Work to be completed ▸
Find the string "toothbrush" in the data, then copy every line where it is found.

Spatial object tracking data ▸

-=-=-

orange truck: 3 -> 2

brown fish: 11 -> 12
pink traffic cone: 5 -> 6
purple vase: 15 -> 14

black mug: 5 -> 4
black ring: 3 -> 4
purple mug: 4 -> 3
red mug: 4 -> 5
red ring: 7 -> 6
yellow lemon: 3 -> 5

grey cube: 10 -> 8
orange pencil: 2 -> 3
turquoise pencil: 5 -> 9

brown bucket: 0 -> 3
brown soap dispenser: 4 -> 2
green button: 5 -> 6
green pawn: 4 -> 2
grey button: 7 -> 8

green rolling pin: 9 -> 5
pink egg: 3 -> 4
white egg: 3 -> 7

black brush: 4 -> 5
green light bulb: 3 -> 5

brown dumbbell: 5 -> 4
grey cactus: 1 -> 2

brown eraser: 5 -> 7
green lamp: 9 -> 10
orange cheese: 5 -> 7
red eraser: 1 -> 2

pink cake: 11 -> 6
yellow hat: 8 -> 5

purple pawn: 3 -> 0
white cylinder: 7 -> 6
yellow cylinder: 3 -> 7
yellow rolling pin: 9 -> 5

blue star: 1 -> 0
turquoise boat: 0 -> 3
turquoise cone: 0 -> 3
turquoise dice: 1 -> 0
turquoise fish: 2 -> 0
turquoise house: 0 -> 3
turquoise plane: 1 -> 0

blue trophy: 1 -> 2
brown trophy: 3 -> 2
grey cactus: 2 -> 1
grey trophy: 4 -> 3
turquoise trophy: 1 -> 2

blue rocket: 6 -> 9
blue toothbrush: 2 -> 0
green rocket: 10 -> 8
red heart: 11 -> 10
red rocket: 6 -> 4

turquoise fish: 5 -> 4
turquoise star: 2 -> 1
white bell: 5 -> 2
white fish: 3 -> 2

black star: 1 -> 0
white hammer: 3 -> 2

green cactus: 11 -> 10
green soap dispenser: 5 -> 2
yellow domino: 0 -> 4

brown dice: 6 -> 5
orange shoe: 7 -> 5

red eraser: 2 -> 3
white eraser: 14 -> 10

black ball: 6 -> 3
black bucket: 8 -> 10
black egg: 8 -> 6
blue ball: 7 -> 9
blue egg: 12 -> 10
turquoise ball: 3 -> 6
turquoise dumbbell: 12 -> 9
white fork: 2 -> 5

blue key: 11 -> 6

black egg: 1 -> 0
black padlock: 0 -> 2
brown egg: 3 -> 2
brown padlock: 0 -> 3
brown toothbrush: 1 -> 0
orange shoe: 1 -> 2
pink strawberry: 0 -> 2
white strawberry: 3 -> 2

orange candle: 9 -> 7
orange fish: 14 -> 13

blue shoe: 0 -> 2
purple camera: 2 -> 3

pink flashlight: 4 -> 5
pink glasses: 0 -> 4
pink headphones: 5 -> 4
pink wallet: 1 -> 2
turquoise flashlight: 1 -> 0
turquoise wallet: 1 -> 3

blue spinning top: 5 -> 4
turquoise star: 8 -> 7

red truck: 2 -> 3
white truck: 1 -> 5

-=-=-

Expected answer ▸
blue toothbrush: 2 -> 0
brown toothbrush: 1 -> 0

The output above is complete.